*What the task requires:* Among the records below, find the line that has "red apple: [118,330,197,406]"; from there, give the lines again exactly, and stop after the line that has "red cutting board: none".

Data to examine section start

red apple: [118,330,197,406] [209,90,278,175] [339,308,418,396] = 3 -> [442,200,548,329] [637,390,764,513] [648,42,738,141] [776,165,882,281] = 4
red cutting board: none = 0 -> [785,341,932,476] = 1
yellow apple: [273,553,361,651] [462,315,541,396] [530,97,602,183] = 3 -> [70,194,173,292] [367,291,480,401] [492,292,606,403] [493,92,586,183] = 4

Data to examine section end
Data to examine section start

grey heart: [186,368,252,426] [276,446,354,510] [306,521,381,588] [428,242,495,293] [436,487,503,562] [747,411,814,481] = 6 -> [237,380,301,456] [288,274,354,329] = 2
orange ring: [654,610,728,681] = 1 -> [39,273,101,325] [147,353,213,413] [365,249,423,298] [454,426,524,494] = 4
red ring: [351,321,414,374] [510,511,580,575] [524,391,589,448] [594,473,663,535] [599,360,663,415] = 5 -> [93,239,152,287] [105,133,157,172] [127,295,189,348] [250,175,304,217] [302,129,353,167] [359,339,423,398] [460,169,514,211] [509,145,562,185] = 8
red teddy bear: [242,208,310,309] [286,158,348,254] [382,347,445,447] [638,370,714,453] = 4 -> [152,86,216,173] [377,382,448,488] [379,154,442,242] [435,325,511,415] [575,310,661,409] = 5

Data to examine section end

*Written response:*
red apple: [118,330,197,406] [209,90,278,175] [339,308,418,396] = 3 -> [442,200,548,329] [637,390,764,513] [648,42,738,141] [776,165,882,281] = 4
red cutting board: none = 0 -> [785,341,932,476] = 1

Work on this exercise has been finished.